> _DIRECTIONS_: Copy out every item below word for word, leaving the pictures out of your output.

> _TASK INPUT_:
----------

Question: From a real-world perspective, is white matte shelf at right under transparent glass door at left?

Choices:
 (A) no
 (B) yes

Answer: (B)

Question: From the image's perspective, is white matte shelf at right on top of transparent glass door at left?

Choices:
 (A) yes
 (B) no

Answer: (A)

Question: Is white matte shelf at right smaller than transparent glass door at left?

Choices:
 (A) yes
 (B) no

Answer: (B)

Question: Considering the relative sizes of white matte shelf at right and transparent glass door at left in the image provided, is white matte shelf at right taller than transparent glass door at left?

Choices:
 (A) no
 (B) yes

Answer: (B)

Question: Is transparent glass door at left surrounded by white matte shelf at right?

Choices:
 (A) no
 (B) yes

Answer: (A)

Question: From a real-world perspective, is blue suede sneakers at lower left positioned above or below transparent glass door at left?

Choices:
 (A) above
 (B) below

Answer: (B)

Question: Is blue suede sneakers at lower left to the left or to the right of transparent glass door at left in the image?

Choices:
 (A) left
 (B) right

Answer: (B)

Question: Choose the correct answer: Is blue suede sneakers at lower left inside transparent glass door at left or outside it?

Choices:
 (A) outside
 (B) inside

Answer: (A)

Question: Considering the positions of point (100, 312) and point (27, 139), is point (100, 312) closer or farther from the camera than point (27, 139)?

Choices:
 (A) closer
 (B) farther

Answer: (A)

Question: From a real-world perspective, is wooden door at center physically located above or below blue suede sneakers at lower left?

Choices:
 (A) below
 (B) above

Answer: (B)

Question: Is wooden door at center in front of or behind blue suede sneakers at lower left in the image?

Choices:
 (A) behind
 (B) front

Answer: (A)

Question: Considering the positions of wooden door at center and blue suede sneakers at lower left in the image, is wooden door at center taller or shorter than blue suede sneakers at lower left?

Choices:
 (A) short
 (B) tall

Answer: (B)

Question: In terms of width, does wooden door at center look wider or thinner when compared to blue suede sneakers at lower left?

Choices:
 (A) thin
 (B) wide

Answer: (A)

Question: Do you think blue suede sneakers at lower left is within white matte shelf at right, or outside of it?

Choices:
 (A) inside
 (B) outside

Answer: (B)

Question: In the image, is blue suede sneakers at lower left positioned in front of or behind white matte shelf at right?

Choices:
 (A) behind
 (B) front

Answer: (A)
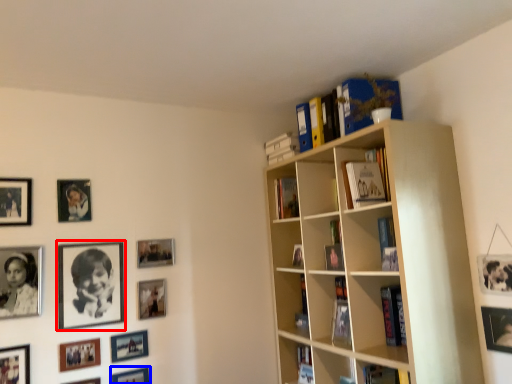
Question: Which object is closer to the camera taking this photo, picture frame (highlighted by a red box) or picture frame (highlighted by a blue box)?

Choices:
 (A) picture frame
 (B) picture frame

Answer: (A)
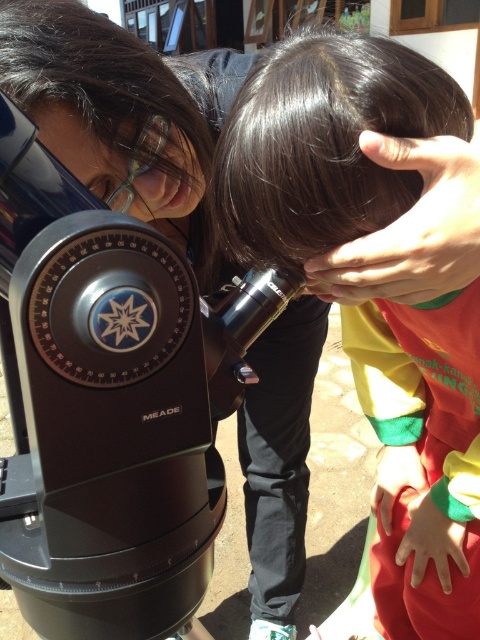
Question: Which of the following is the closest to the observer?

Choices:
 (A) dark brown hair at center
 (B) black plastic telescope at left

Answer: (B)

Question: Which object appears farthest from the camera in this image?

Choices:
 (A) dark brown hair at center
 (B) black plastic telescope at left

Answer: (A)

Question: Where is black plastic telescope at left located in relation to dark brown hair at center in the image?

Choices:
 (A) below
 (B) above

Answer: (B)

Question: Can you confirm if black plastic telescope at left is smaller than dark brown hair at center?

Choices:
 (A) yes
 (B) no

Answer: (A)

Question: Does black plastic telescope at left lie in front of dark brown hair at center?

Choices:
 (A) yes
 (B) no

Answer: (A)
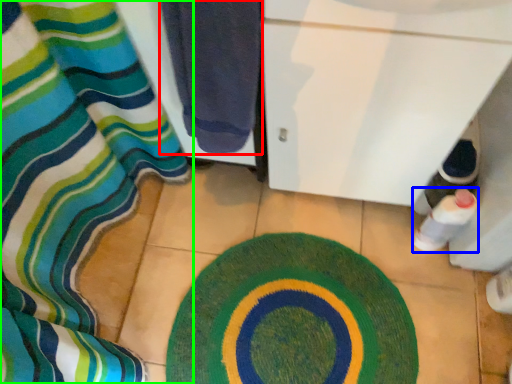
Question: Which is farther away from towel (highlighted by a red box)? bottle (highlighted by a blue box) or curtain (highlighted by a green box)?

Choices:
 (A) bottle
 (B) curtain

Answer: (A)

----------

> _EXPECTED OUTPUT_:
Question: From a real-world perspective, is white matte shelf at right under transparent glass door at left?

Choices:
 (A) no
 (B) yes

Answer: (B)

Question: From the image's perspective, is white matte shelf at right on top of transparent glass door at left?

Choices:
 (A) yes
 (B) no

Answer: (A)

Question: Is white matte shelf at right smaller than transparent glass door at left?

Choices:
 (A) yes
 (B) no

Answer: (B)

Question: Considering the relative sizes of white matte shelf at right and transparent glass door at left in the image provided, is white matte shelf at right taller than transparent glass door at left?

Choices:
 (A) no
 (B) yes

Answer: (B)

Question: Is transparent glass door at left surrounded by white matte shelf at right?

Choices:
 (A) no
 (B) yes

Answer: (A)

Question: From a real-world perspective, is blue suede sneakers at lower left positioned above or below transparent glass door at left?

Choices:
 (A) above
 (B) below

Answer: (B)

Question: Is blue suede sneakers at lower left to the left or to the right of transparent glass door at left in the image?

Choices:
 (A) left
 (B) right

Answer: (B)

Question: Choose the correct answer: Is blue suede sneakers at lower left inside transparent glass door at left or outside it?

Choices:
 (A) outside
 (B) inside

Answer: (A)

Question: Considering the positions of point (100, 312) and point (27, 139), is point (100, 312) closer or farther from the camera than point (27, 139)?

Choices:
 (A) closer
 (B) farther

Answer: (A)

Question: From a real-world perspective, is wooden door at center physically located above or below blue suede sneakers at lower left?

Choices:
 (A) below
 (B) above

Answer: (B)

Question: Is wooden door at center in front of or behind blue suede sneakers at lower left in the image?

Choices:
 (A) behind
 (B) front

Answer: (A)

Question: Considering the positions of wooden door at center and blue suede sneakers at lower left in the image, is wooden door at center taller or shorter than blue suede sneakers at lower left?

Choices:
 (A) short
 (B) tall

Answer: (B)

Question: In terms of width, does wooden door at center look wider or thinner when compared to blue suede sneakers at lower left?

Choices:
 (A) thin
 (B) wide

Answer: (A)

Question: Do you think blue suede sneakers at lower left is within white matte shelf at right, or outside of it?

Choices:
 (A) inside
 (B) outside

Answer: (B)

Question: In the image, is blue suede sneakers at lower left positioned in front of or behind white matte shelf at right?

Choices:
 (A) behind
 (B) front

Answer: (A)
Question: Which object is closer to the camera taking this photo, picture frame (highlighted by a red box) or picture frame (highlighted by a blue box)?

Choices:
 (A) picture frame
 (B) picture frame

Answer: (A)
Question: Which of the following is the closest to the observer?

Choices:
 (A) dark brown hair at center
 (B) black plastic telescope at left

Answer: (B)

Question: Which object appears farthest from the camera in this image?

Choices:
 (A) dark brown hair at center
 (B) black plastic telescope at left

Answer: (A)

Question: Where is black plastic telescope at left located in relation to dark brown hair at center in the image?

Choices:
 (A) below
 (B) above

Answer: (B)

Question: Can you confirm if black plastic telescope at left is smaller than dark brown hair at center?

Choices:
 (A) yes
 (B) no

Answer: (A)

Question: Does black plastic telescope at left lie in front of dark brown hair at center?

Choices:
 (A) yes
 (B) no

Answer: (A)
Question: Which is farther away from towel (highlighted by a red box)? bottle (highlighted by a blue box) or curtain (highlighted by a green box)?

Choices:
 (A) bottle
 (B) curtain

Answer: (A)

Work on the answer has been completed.